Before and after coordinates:
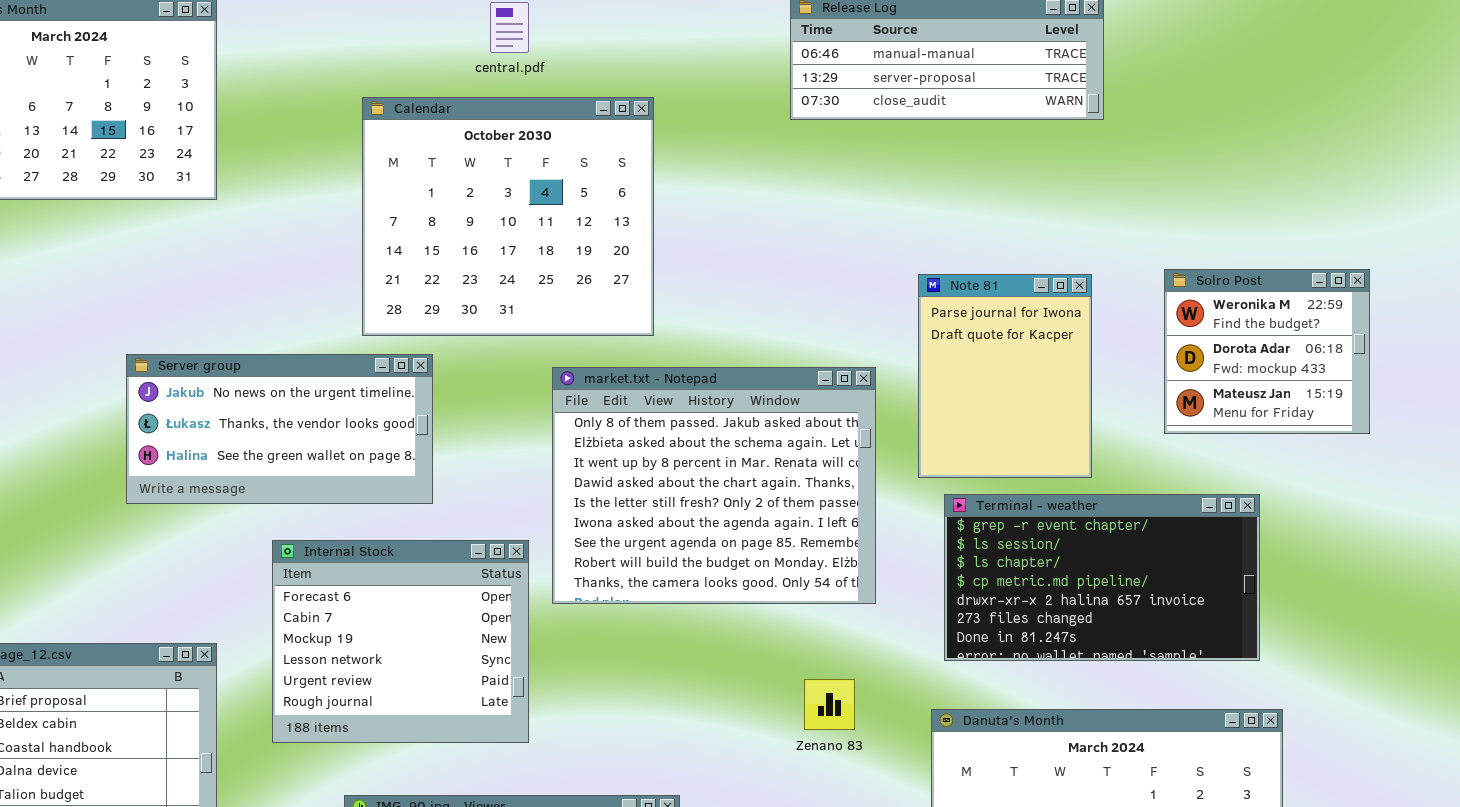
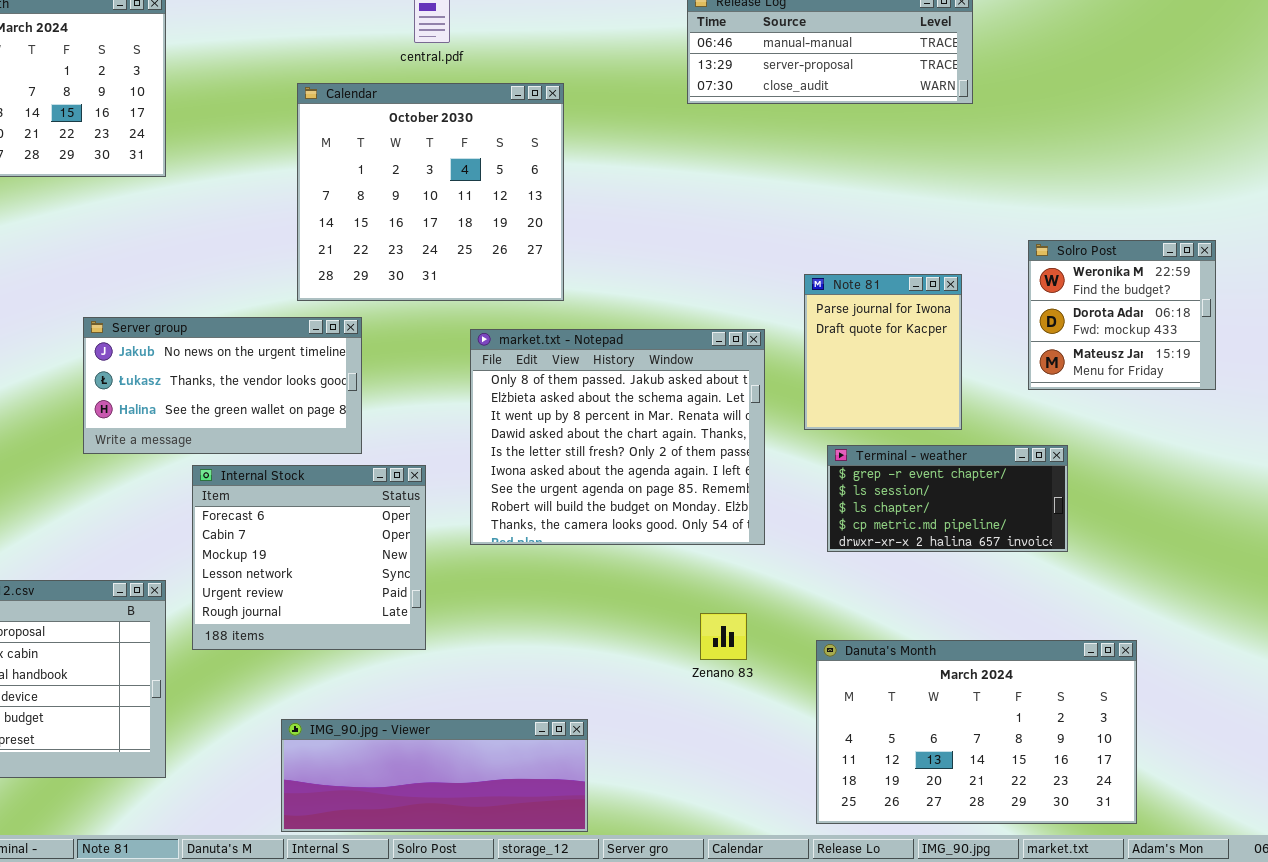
Note 81: [918,274,1092,478] -> [804,274,962,430], resized
Terminal - weather: [944,494,1260,661] -> [827,445,1068,552], resized
Internal Stock: [272,540,529,743] -> [192,465,426,650], moved

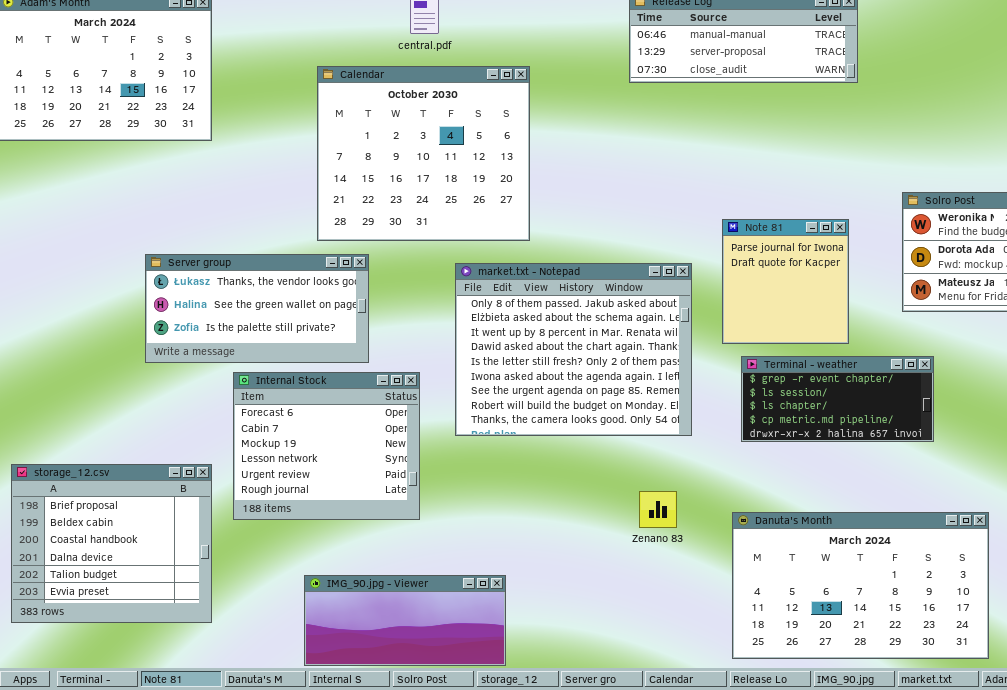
Server group: [83,317,362,454] -> [145,254,369,363], scrolled down 1 row
IMG_90.jpg - Viewer: [281,719,588,832] -> [304,575,506,666], resized

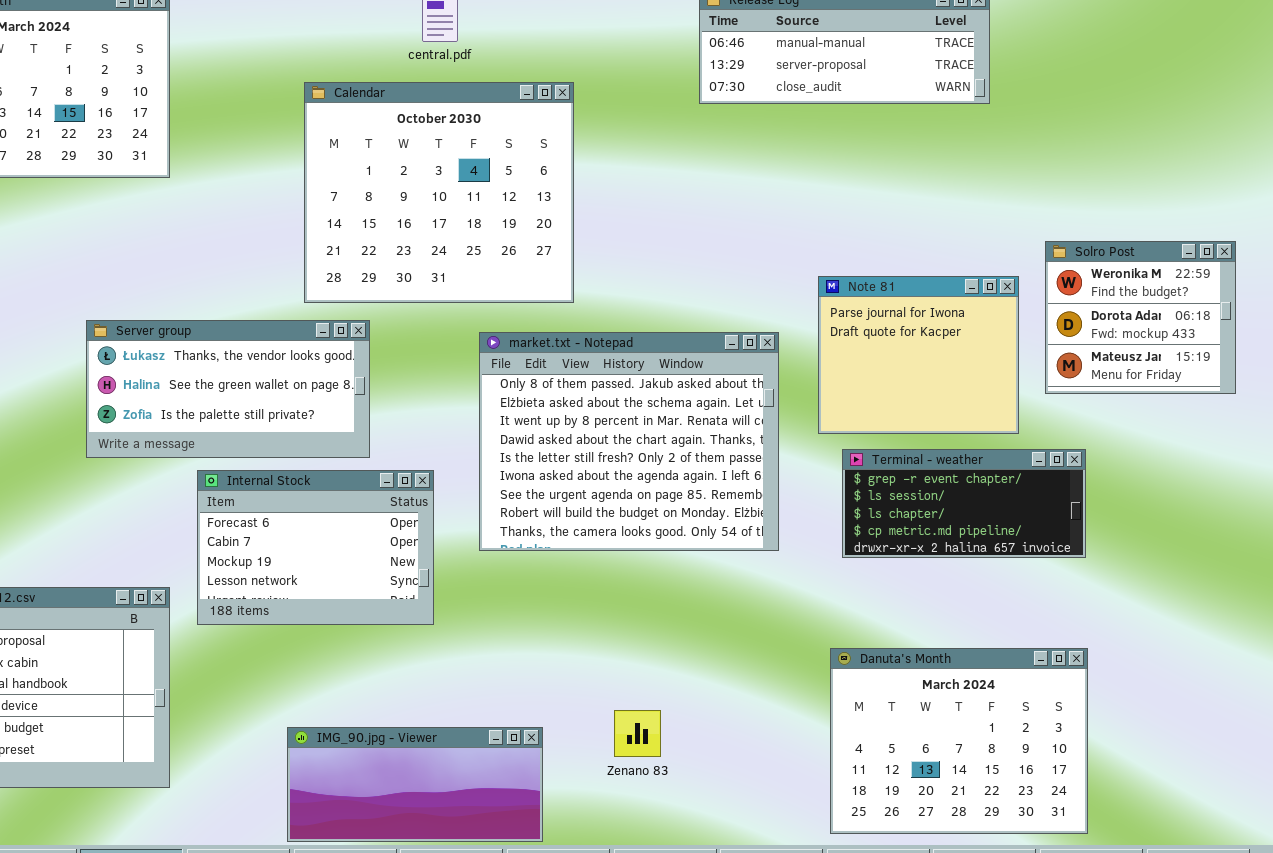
Note 81: [722,219,849,344] -> [818,276,1019,434], resized
Internal Stock: [233,372,420,520] -> [197,470,434,625], resized
Zenano 83: [639,491,677,528] -> [614,710,661,757], moved
Danuta's Month: [732,512,989,659] -> [830,648,1088,834], resized

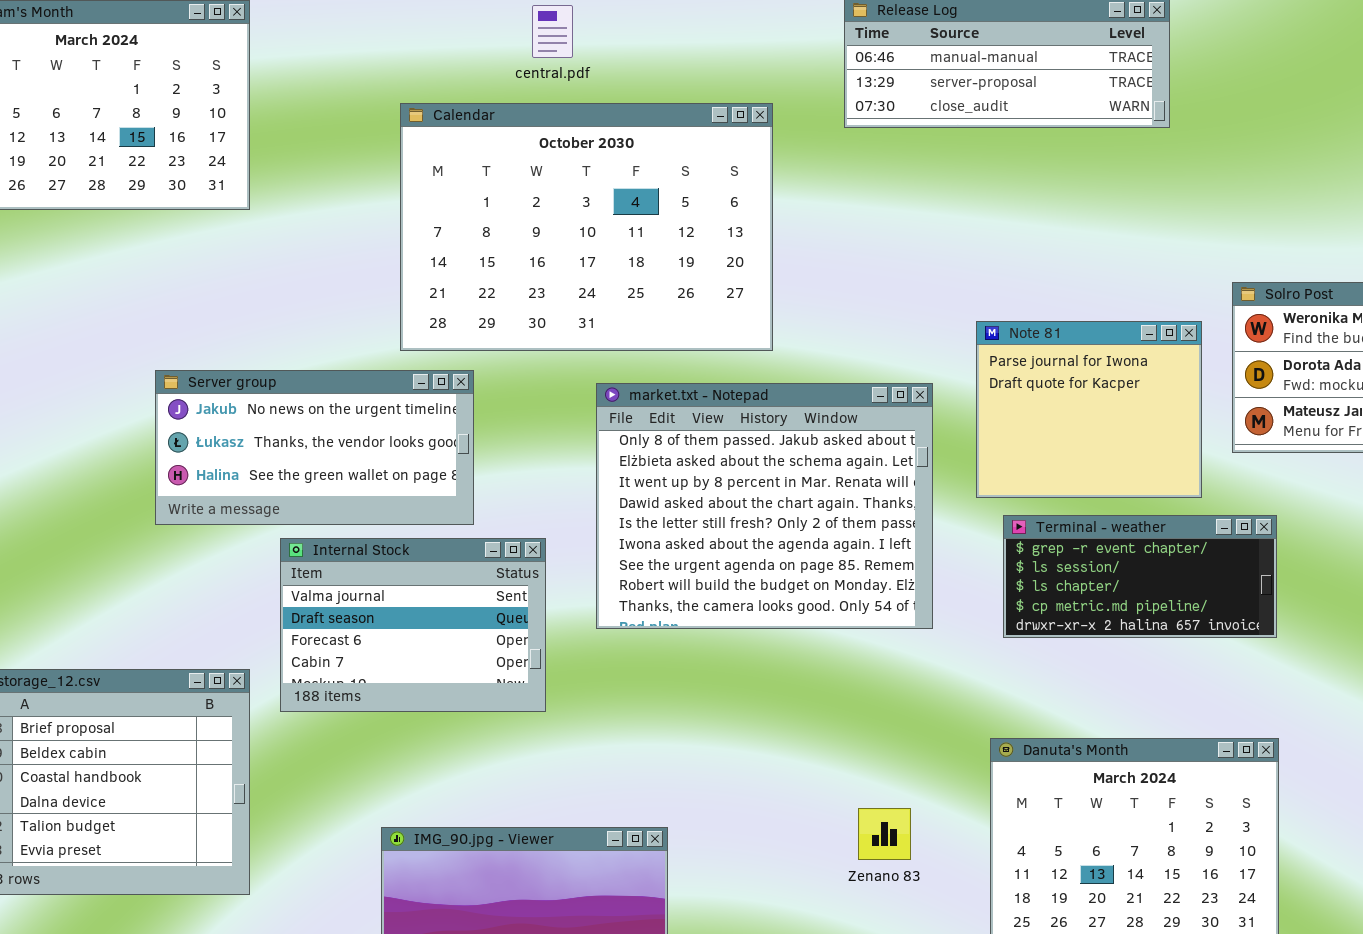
Calendar: [304,82,574,303] -> [400,103,773,351], resized
Server group: [86,320,370,458] -> [155,370,474,525], scrolled up 1 row
Internal Stock: [197,470,434,625] -> [280,538,546,712], scrolled up 2 rows
Zenano 83: [614,710,661,757] -> [858,808,911,860], moved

__What you will do__.
Return only the stretch above from the line containing "Internal Stock: [233,372,420,520]" through the line containing "Server group: [86,320,370,458]", word for word and without pictures.

__Written reply__.
Internal Stock: [233,372,420,520] -> [197,470,434,625], resized
Zenano 83: [639,491,677,528] -> [614,710,661,757], moved
Danuta's Month: [732,512,989,659] -> [830,648,1088,834], resized

Calendar: [304,82,574,303] -> [400,103,773,351], resized
Server group: [86,320,370,458] -> [155,370,474,525], scrolled up 1 row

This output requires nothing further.